## Exercise prompt
Your task is to copy every record exactly.

## Data excerpts
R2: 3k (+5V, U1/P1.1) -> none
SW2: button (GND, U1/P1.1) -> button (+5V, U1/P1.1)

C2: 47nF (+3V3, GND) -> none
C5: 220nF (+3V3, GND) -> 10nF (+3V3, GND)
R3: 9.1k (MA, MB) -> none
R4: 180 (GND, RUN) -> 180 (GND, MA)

## Result of this exercise
R2: 3k (+5V, U1/P1.1) -> none
SW2: button (GND, U1/P1.1) -> button (+5V, U1/P1.1)

C2: 47nF (+3V3, GND) -> none
C5: 220nF (+3V3, GND) -> 10nF (+3V3, GND)
R3: 9.1k (MA, MB) -> none
R4: 180 (GND, RUN) -> 180 (GND, MA)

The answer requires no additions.